### TASK OBJECTIVE
Since only the words are wanted, reproduce every entry exactly and leave the images behind.
SUPPLIED MATERIAL Start Marker
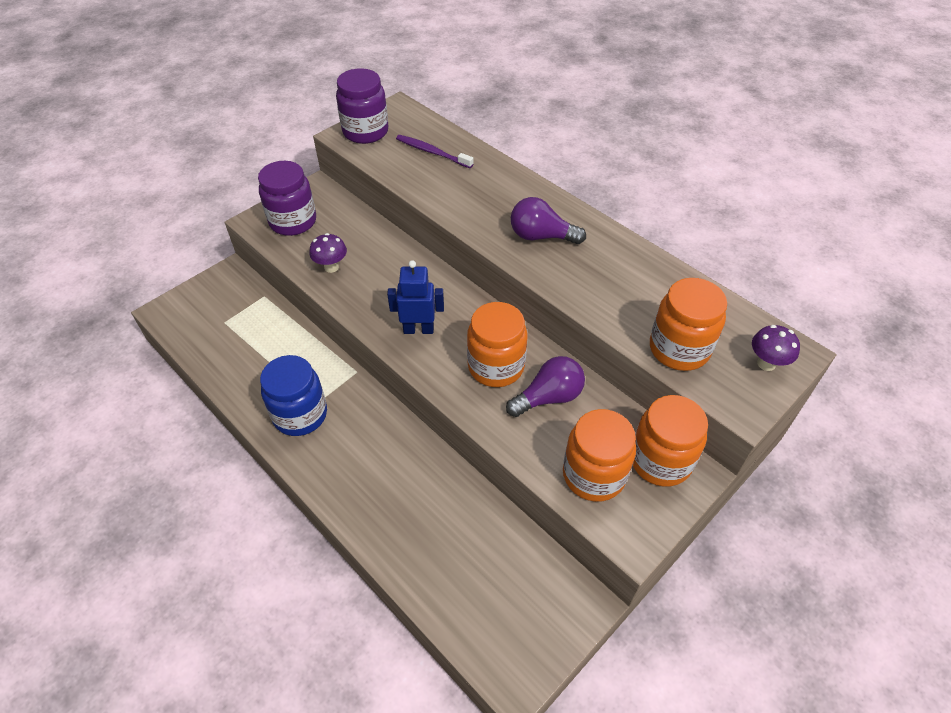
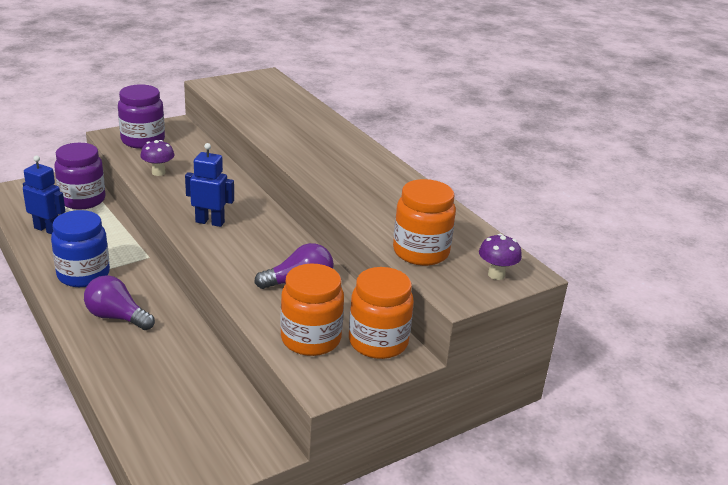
camera: 10 degrees right, 20 degrees down
(233, 358) = (47, 229): none -> blue robot
(365, 132) = (229, 85): purple jar -> purple jar (82, 200)
(432, 152) = (278, 105): purple toothbrush -> none
(496, 366) = (264, 256): orange jar -> none
(541, 236) = (341, 167): purple light bulb -> purple light bulb (117, 317)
SUPPLIED MATERIAL End Marker
### EXERCISE ANSWER
camera: 10 degrees right, 20 degrees down
(233, 358) = (47, 229): none -> blue robot
(365, 132) = (229, 85): purple jar -> purple jar (82, 200)
(432, 152) = (278, 105): purple toothbrush -> none
(496, 366) = (264, 256): orange jar -> none
(541, 236) = (341, 167): purple light bulb -> purple light bulb (117, 317)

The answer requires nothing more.